» Work to complete: After finding the line with "U1 pin GND: VBUS -> GND" in the entries below, copy that line and each one after it exactly, through the last line, and omit pictures.

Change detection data
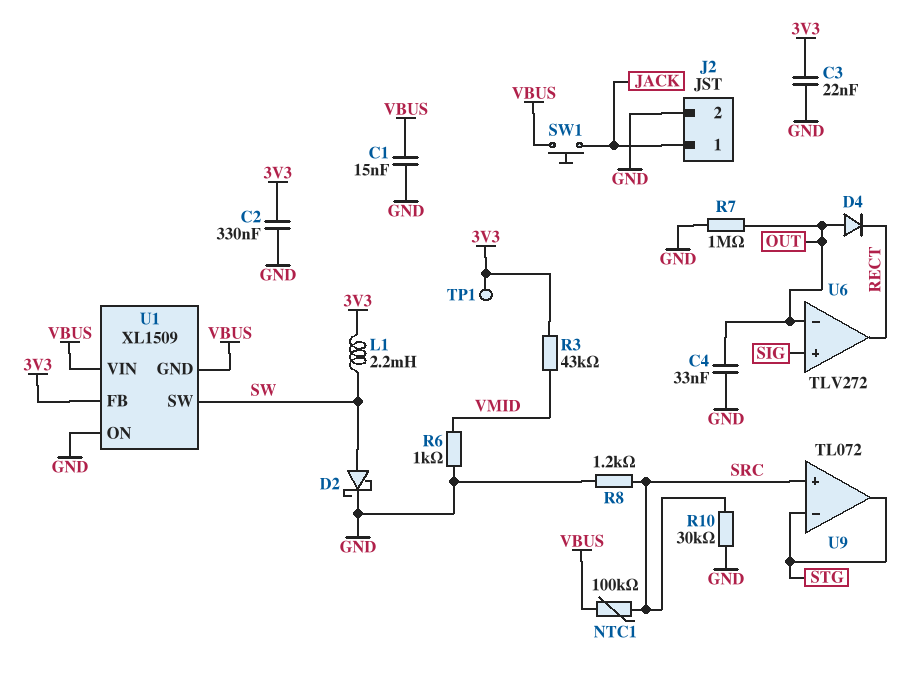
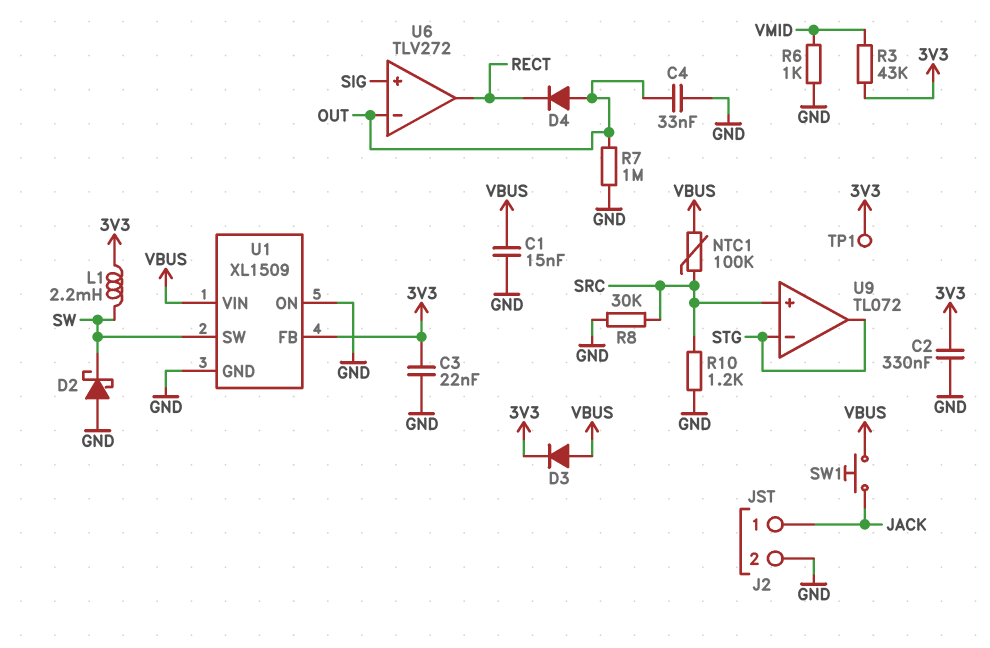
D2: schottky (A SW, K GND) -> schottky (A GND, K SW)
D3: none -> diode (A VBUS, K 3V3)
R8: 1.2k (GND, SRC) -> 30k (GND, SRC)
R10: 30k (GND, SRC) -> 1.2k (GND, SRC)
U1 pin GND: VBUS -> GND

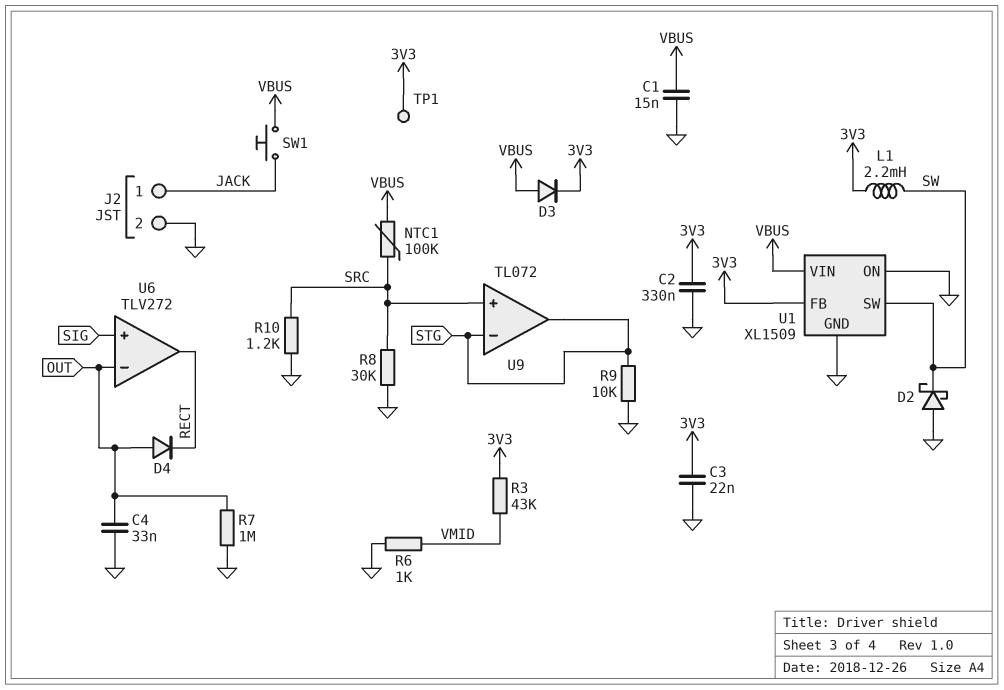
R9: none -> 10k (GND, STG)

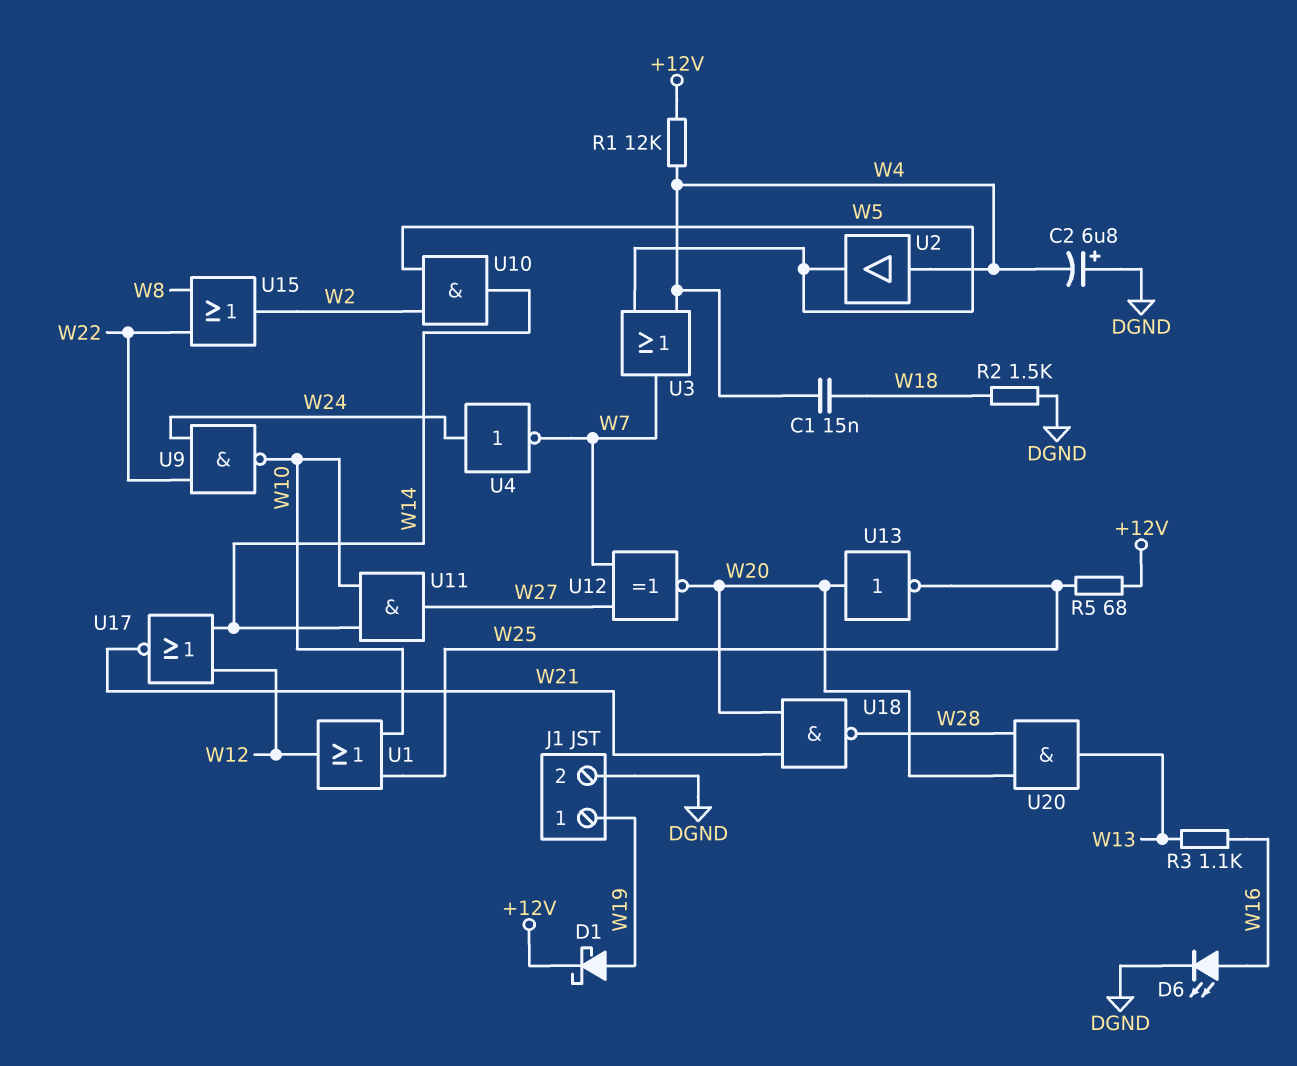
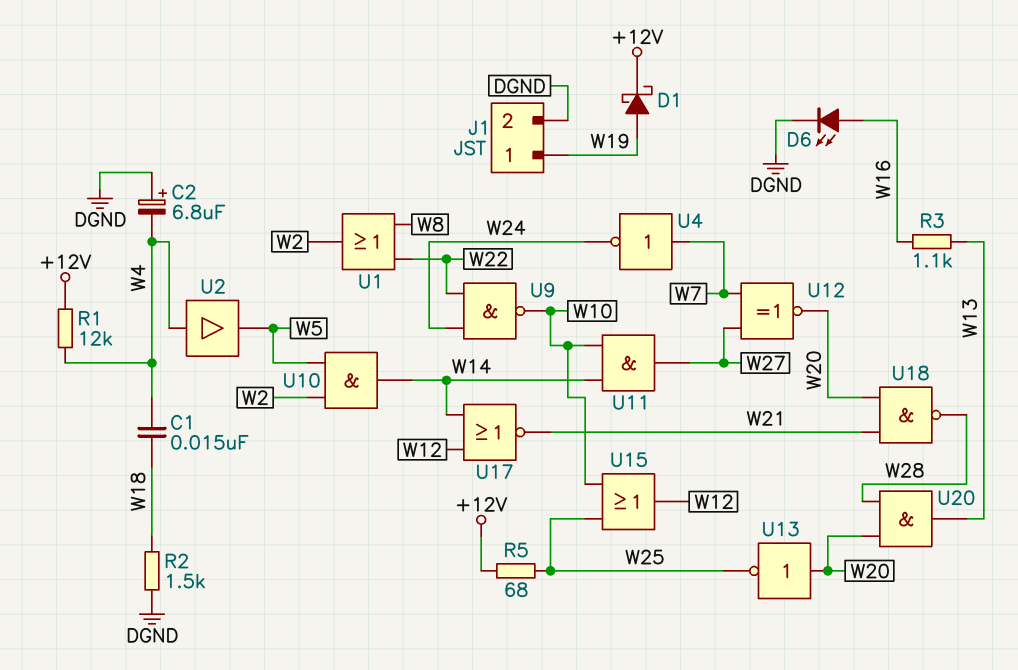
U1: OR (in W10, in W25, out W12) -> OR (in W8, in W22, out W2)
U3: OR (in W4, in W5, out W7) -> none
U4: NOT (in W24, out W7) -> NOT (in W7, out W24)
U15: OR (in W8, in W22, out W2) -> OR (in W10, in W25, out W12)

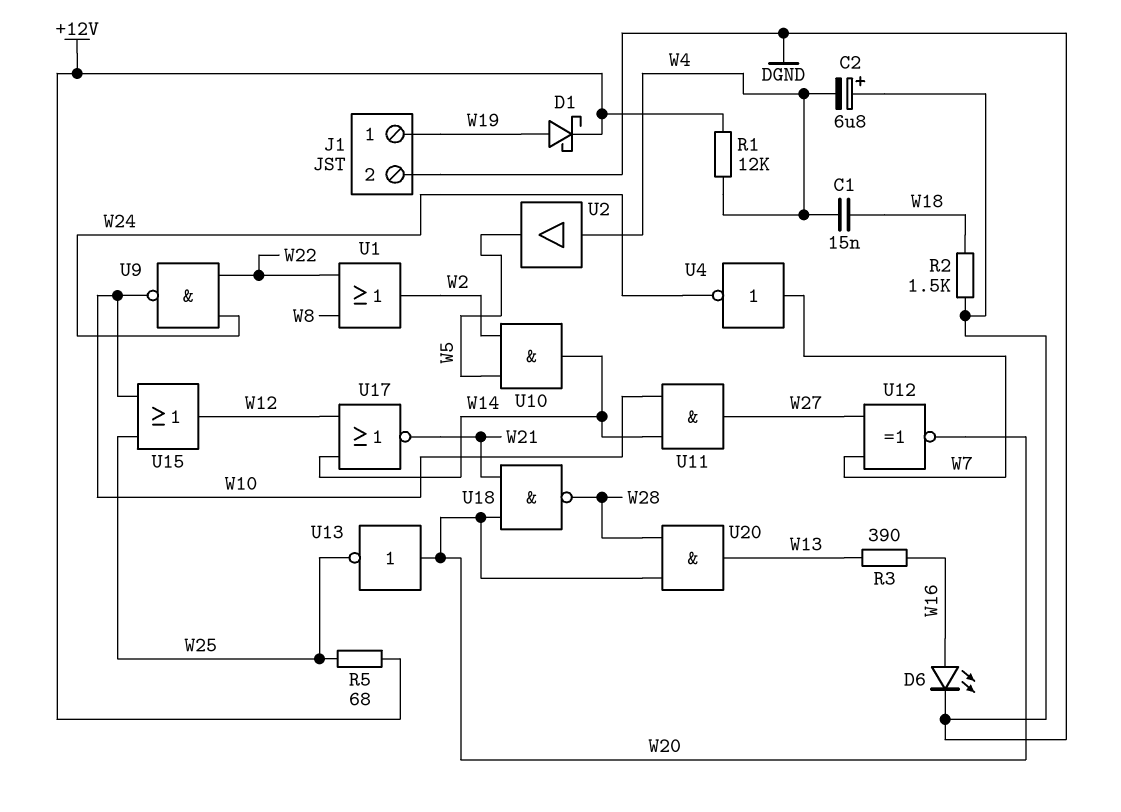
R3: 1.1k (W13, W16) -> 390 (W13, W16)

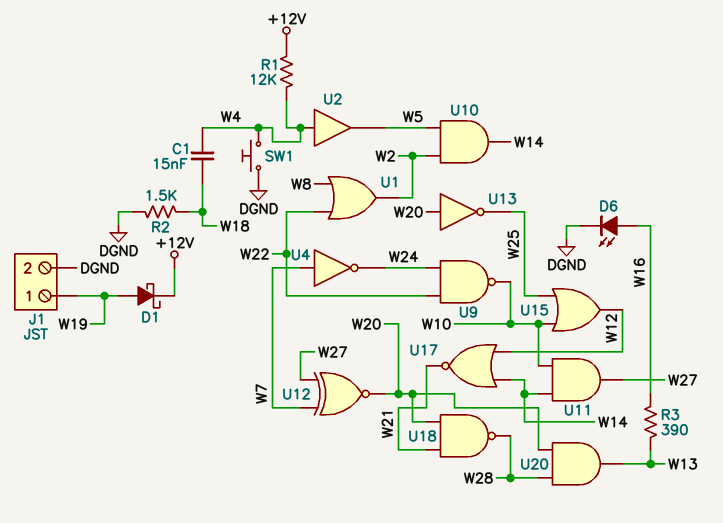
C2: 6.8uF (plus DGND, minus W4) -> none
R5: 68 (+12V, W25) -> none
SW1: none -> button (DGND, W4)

» Result of the exercise:
U1 pin GND: VBUS -> GND

R9: none -> 10k (GND, STG)

U1: OR (in W10, in W25, out W12) -> OR (in W8, in W22, out W2)
U3: OR (in W4, in W5, out W7) -> none
U4: NOT (in W24, out W7) -> NOT (in W7, out W24)
U15: OR (in W8, in W22, out W2) -> OR (in W10, in W25, out W12)

R3: 1.1k (W13, W16) -> 390 (W13, W16)

C2: 6.8uF (plus DGND, minus W4) -> none
R5: 68 (+12V, W25) -> none
SW1: none -> button (DGND, W4)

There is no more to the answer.